• **WHAT TO WORK ON**:
From the first line to the last, retype the records exactly and skip the pictures.

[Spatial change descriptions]
_ _ _ _ _
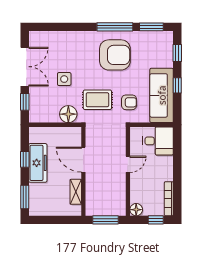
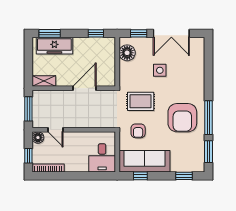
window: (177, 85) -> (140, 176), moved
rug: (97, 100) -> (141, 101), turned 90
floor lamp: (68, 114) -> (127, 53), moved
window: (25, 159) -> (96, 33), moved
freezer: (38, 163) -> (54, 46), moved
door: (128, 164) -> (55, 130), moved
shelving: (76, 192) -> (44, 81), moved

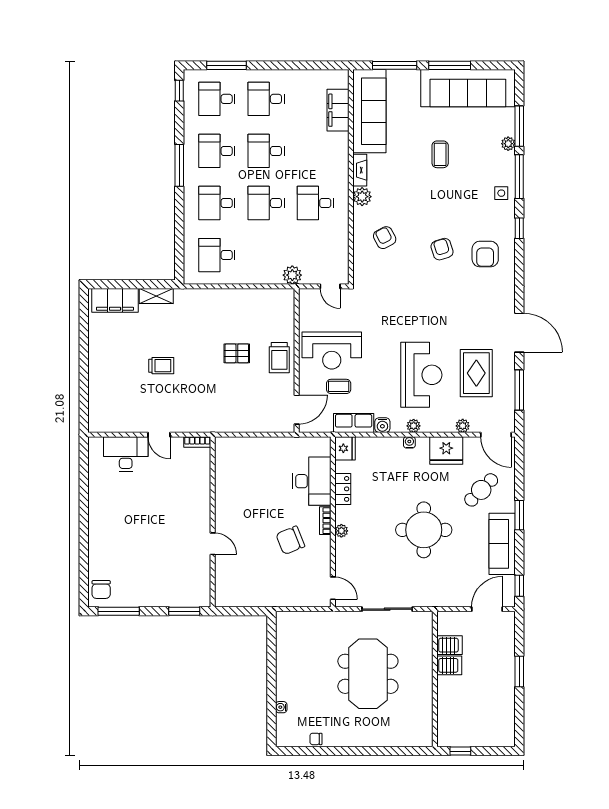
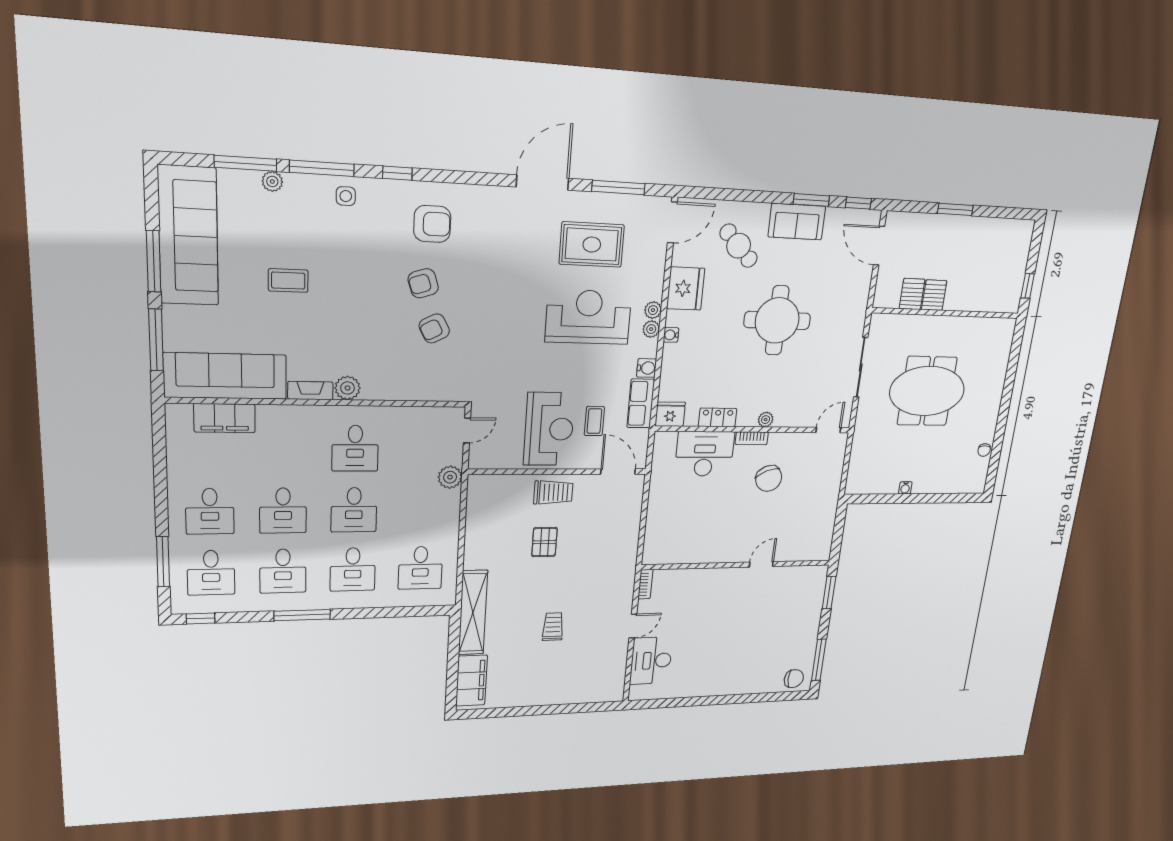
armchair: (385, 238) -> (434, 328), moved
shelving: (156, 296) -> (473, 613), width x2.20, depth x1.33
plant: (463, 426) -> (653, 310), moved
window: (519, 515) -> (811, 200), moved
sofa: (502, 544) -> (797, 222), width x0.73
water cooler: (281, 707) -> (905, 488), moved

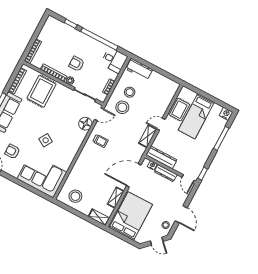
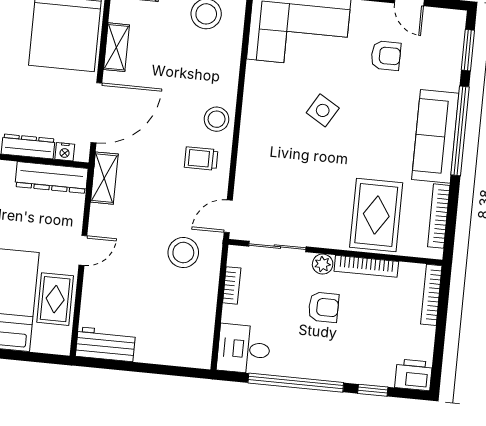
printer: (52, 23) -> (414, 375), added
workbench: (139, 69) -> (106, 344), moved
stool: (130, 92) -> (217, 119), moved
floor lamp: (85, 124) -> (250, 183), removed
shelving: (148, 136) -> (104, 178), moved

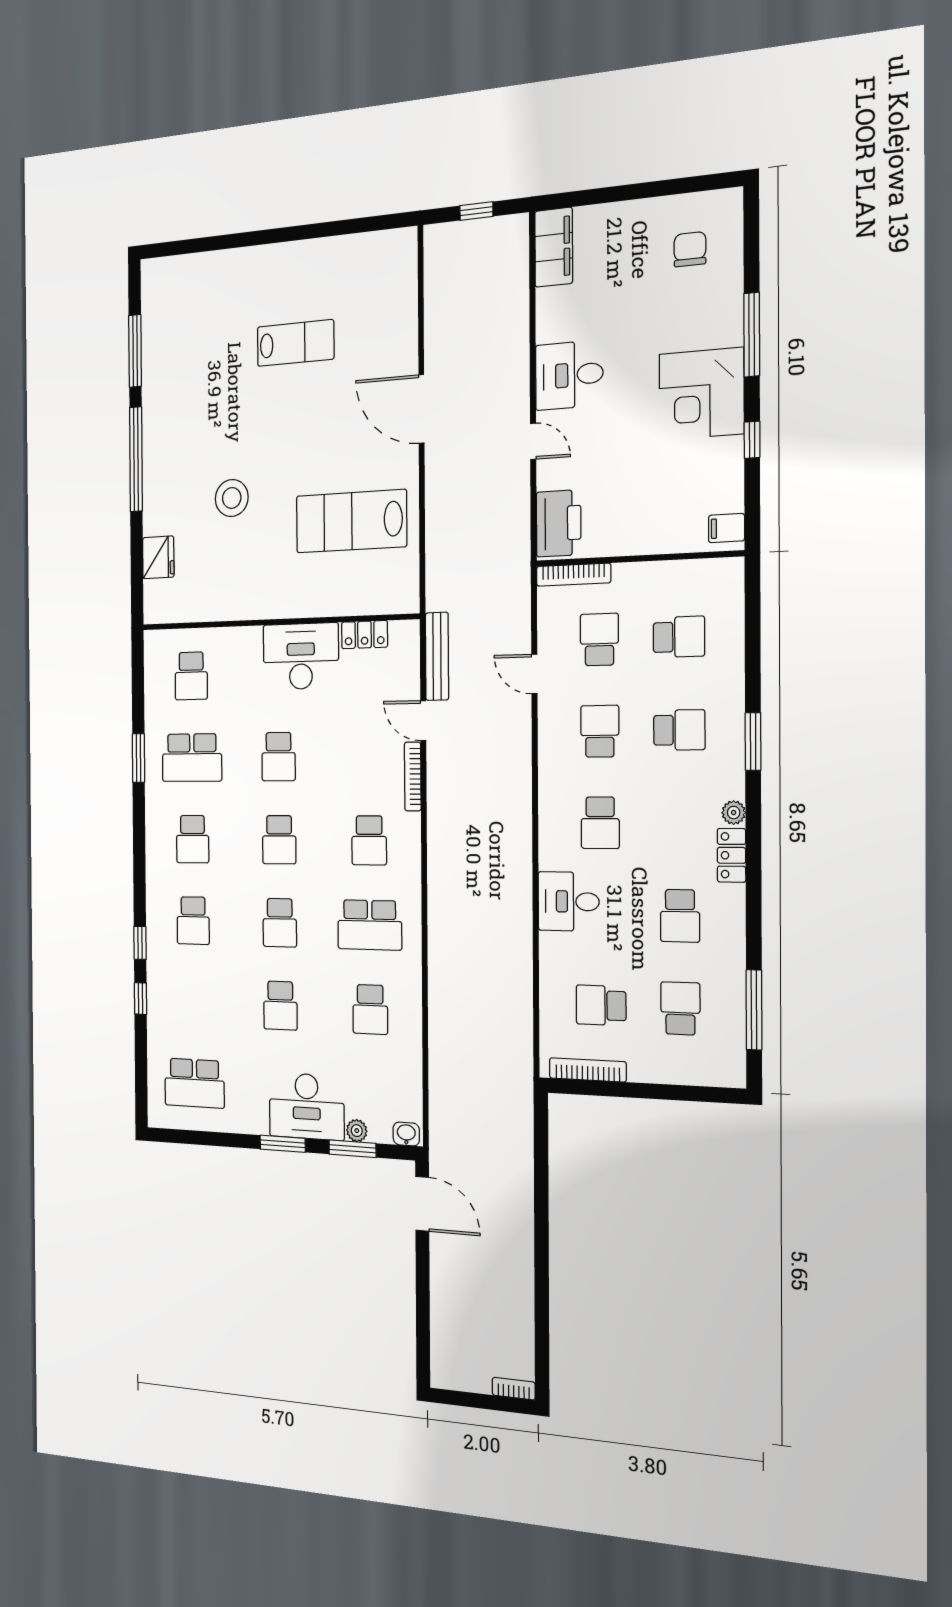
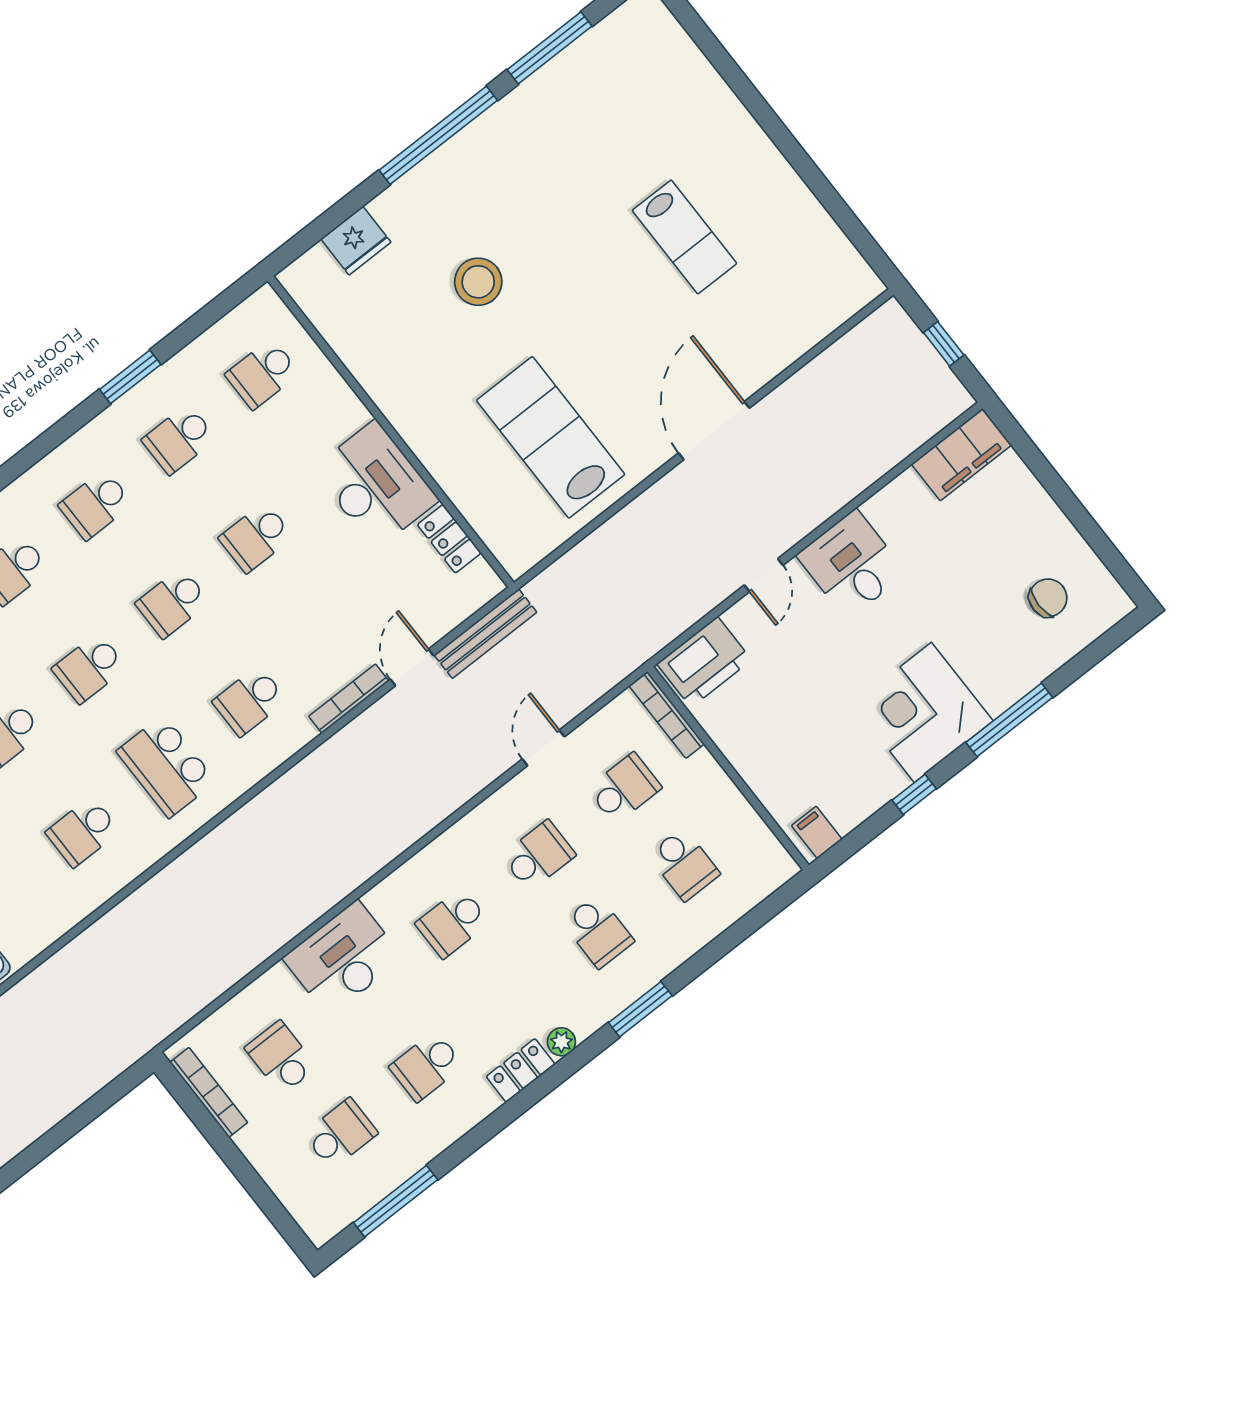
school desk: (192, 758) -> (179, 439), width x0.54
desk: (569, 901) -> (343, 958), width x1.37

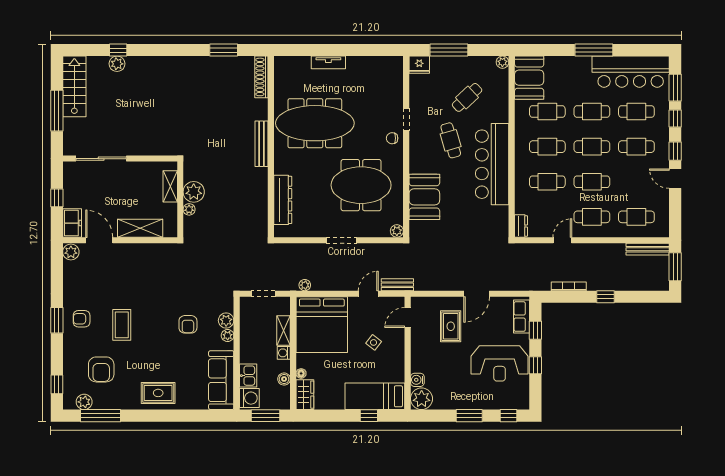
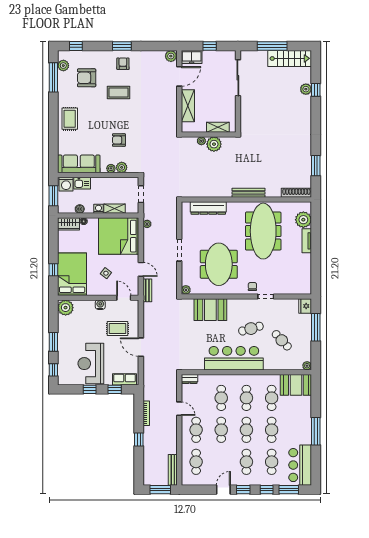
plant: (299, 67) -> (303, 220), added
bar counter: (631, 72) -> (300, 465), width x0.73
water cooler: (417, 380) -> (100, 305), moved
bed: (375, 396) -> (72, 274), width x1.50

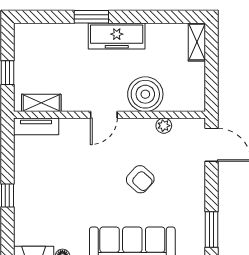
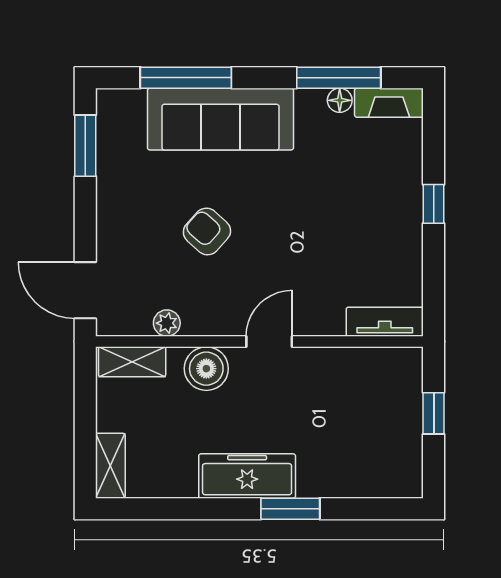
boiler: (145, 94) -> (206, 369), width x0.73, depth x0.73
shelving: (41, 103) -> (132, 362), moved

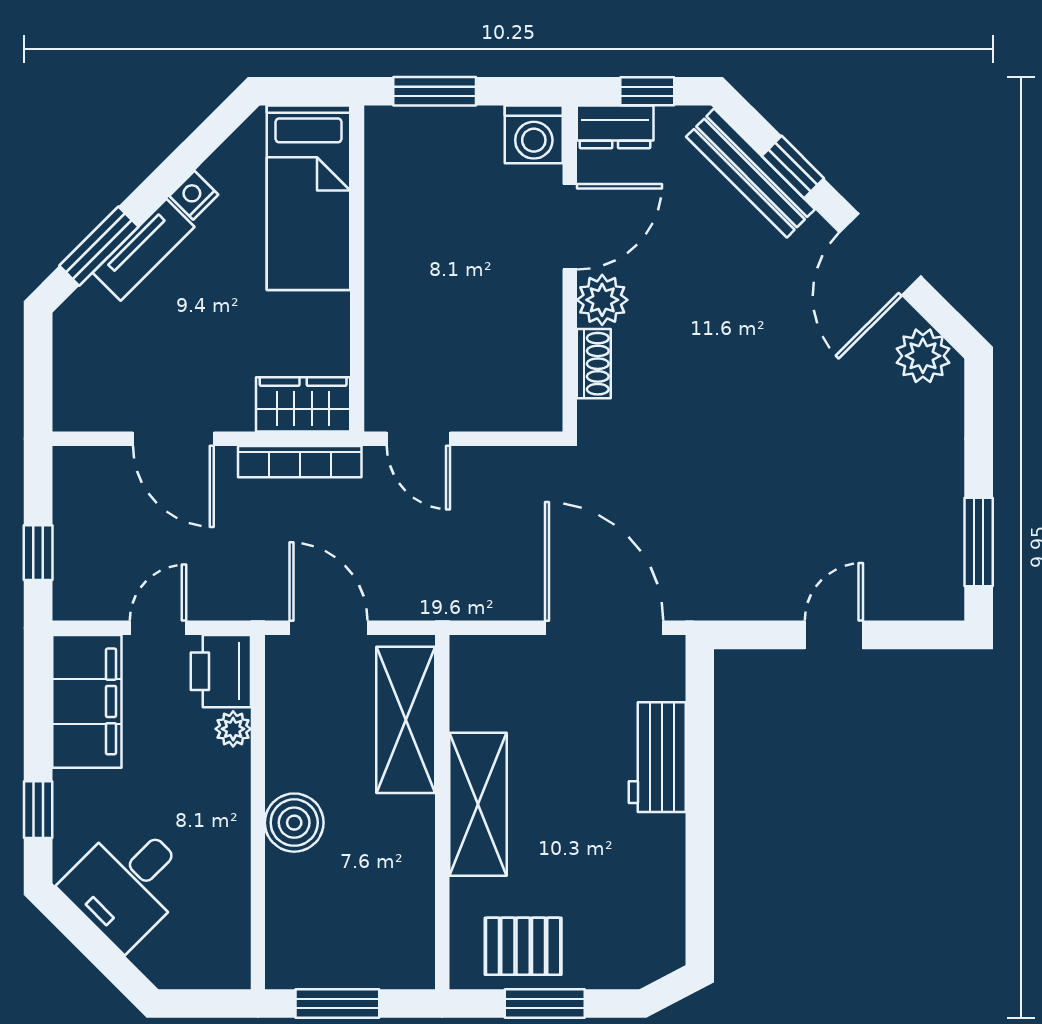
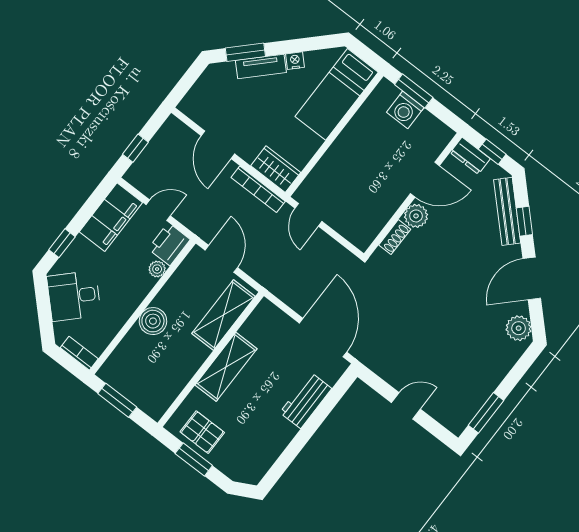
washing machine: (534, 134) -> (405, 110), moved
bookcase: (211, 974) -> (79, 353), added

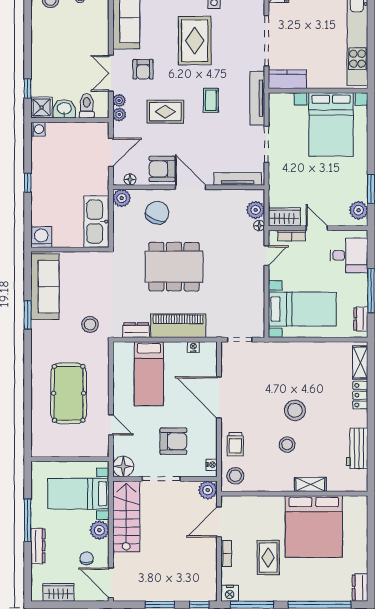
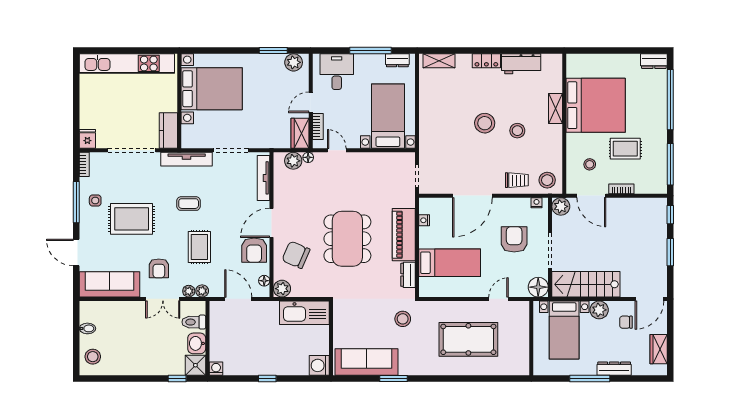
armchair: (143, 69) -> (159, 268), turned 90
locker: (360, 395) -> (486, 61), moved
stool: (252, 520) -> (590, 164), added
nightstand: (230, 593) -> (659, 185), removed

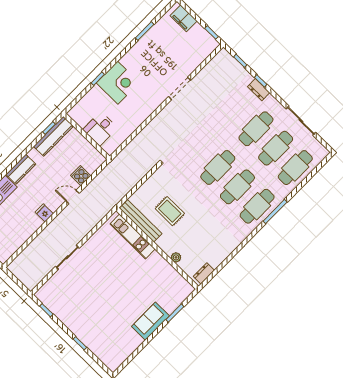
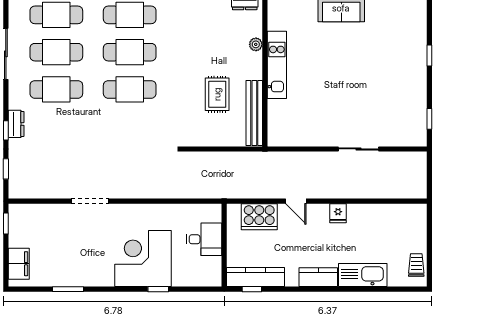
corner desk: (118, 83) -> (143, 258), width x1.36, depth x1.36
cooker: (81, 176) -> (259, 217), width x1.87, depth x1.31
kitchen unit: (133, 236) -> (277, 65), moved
_ _ _ _ _
• **FINISHED TASK**:
window: (177, 85) -> (140, 176), moved
rug: (97, 100) -> (141, 101), turned 90
floor lamp: (68, 114) -> (127, 53), moved
window: (25, 159) -> (96, 33), moved
freezer: (38, 163) -> (54, 46), moved
door: (128, 164) -> (55, 130), moved
shelving: (76, 192) -> (44, 81), moved

armchair: (385, 238) -> (434, 328), moved
shelving: (156, 296) -> (473, 613), width x2.20, depth x1.33
plant: (463, 426) -> (653, 310), moved
window: (519, 515) -> (811, 200), moved
sofa: (502, 544) -> (797, 222), width x0.73
water cooler: (281, 707) -> (905, 488), moved

printer: (52, 23) -> (414, 375), added
workbench: (139, 69) -> (106, 344), moved
stool: (130, 92) -> (217, 119), moved
floor lamp: (85, 124) -> (250, 183), removed
shelving: (148, 136) -> (104, 178), moved

school desk: (192, 758) -> (179, 439), width x0.54
desk: (569, 901) -> (343, 958), width x1.37

plant: (299, 67) -> (303, 220), added
bar counter: (631, 72) -> (300, 465), width x0.73
water cooler: (417, 380) -> (100, 305), moved
bed: (375, 396) -> (72, 274), width x1.50

boiler: (145, 94) -> (206, 369), width x0.73, depth x0.73
shelving: (41, 103) -> (132, 362), moved

washing machine: (534, 134) -> (405, 110), moved
bookcase: (211, 974) -> (79, 353), added

armchair: (143, 69) -> (159, 268), turned 90
locker: (360, 395) -> (486, 61), moved
stool: (252, 520) -> (590, 164), added
nightstand: (230, 593) -> (659, 185), removed

corner desk: (118, 83) -> (143, 258), width x1.36, depth x1.36
cooker: (81, 176) -> (259, 217), width x1.87, depth x1.31
kitchen unit: (133, 236) -> (277, 65), moved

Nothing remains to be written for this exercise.